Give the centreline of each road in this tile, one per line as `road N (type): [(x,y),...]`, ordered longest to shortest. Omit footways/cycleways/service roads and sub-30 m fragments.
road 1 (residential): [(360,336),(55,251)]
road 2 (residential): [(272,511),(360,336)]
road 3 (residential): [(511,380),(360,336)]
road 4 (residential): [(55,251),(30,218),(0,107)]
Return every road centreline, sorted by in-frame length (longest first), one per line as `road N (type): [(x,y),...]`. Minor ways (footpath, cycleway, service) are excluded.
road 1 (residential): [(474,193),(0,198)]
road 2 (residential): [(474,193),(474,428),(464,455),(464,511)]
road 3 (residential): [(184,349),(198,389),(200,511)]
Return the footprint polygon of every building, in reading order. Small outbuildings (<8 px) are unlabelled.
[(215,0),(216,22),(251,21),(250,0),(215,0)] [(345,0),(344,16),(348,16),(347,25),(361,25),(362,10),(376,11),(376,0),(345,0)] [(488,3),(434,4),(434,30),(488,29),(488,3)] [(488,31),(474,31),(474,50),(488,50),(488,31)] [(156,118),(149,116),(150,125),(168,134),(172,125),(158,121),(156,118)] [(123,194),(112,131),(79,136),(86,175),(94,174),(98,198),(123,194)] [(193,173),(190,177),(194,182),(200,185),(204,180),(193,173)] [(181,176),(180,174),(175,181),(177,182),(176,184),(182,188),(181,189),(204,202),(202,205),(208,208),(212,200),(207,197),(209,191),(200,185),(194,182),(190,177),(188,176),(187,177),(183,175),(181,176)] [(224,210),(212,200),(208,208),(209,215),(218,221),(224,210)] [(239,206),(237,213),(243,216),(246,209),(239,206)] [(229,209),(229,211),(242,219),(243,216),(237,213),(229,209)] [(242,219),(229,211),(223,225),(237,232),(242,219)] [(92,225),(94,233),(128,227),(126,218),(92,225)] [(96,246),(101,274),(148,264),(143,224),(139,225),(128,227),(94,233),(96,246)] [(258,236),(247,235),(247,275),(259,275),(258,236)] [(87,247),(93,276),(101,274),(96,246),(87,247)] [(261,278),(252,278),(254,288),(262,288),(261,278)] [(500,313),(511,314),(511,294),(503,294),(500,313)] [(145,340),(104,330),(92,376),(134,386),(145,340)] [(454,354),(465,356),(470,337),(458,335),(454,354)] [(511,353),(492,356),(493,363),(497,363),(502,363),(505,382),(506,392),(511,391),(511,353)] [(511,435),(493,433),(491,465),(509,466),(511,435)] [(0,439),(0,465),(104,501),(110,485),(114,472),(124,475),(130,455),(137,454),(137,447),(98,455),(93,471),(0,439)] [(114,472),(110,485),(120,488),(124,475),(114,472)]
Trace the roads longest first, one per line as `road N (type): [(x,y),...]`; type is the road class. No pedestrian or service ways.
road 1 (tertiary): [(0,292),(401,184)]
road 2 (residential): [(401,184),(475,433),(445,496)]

- **Brief**: Rewrite the records from their start through the line containing "road 4 (residential): [(55,251),(30,218),(0,107)]" as a two-column CSV with the columns input and output. Give one row for each entry, with its text under input and its answer under output, each in a single quoted field and with line breaks replaced by spaces.

- **Final result**:
input,output
"Give the centreline of each road in this tile, one per line as `road N (type): [(x,y),...]`, ordered longest to shortest. Omit footways/cycleways/service roads and sub-30 m fragments.","road 1 (residential): [(360,336),(55,251)] road 2 (residential): [(272,511),(360,336)] road 3 (residential): [(511,380),(360,336)] road 4 (residential): [(55,251),(30,218),(0,107)]"